> [Exercise prompt]: Repeat the stretch of entries below from the line with "D1: diode 1N4148" through the line with "IC1 pin OUT: 3V3 -> VBUS". Include both ends and add nothing.
----
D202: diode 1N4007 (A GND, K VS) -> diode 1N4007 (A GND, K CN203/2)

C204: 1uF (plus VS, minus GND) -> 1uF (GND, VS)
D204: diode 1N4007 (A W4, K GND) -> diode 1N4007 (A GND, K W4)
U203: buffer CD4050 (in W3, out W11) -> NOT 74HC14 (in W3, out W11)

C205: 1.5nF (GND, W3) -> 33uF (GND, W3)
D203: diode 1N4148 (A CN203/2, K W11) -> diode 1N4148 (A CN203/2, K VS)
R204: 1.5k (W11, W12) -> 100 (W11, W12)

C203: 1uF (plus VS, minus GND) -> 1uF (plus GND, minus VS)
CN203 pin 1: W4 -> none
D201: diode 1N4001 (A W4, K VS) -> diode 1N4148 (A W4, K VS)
----
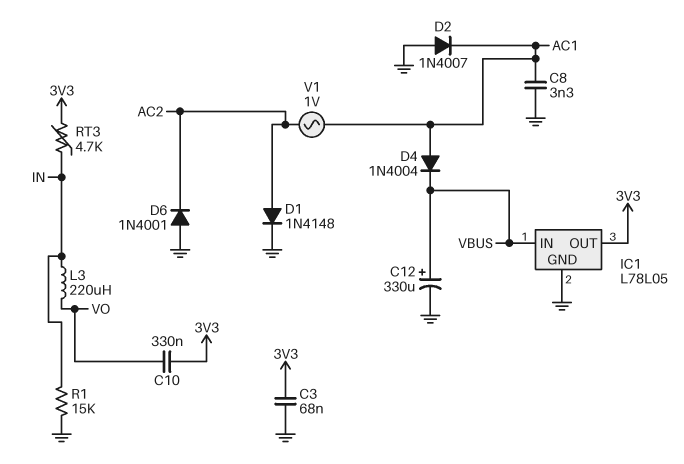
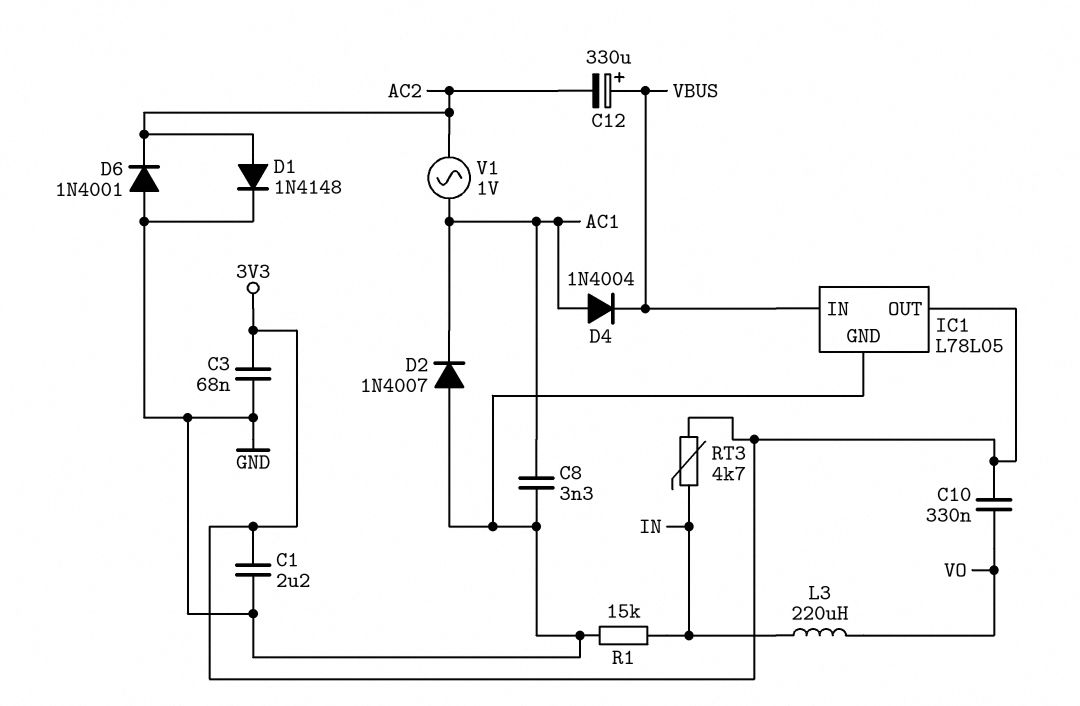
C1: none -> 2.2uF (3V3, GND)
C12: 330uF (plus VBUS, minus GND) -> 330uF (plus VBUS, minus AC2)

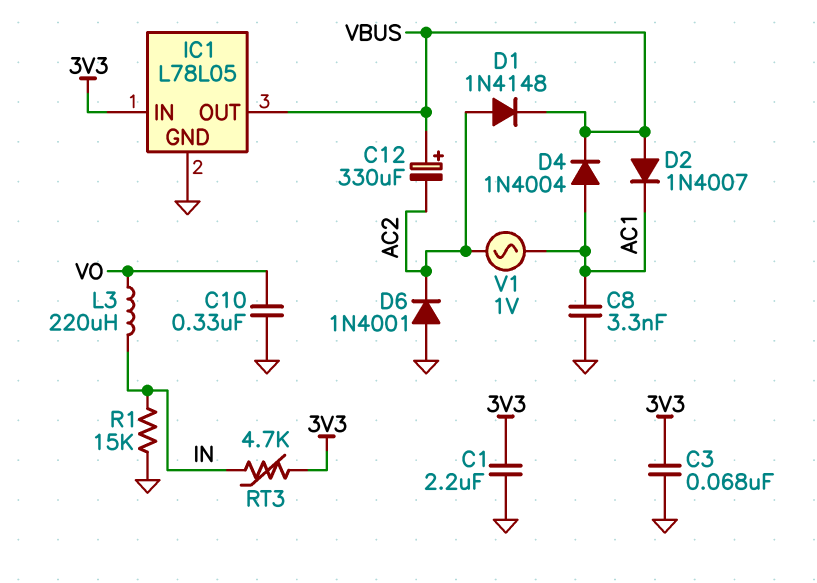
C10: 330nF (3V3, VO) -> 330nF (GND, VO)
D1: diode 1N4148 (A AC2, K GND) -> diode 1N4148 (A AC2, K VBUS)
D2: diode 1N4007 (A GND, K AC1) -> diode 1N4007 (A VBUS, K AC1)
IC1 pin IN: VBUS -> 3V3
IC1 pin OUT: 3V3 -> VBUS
----
> [Written response]:
D1: diode 1N4148 (A AC2, K GND) -> diode 1N4148 (A AC2, K VBUS)
D2: diode 1N4007 (A GND, K AC1) -> diode 1N4007 (A VBUS, K AC1)
IC1 pin IN: VBUS -> 3V3
IC1 pin OUT: 3V3 -> VBUS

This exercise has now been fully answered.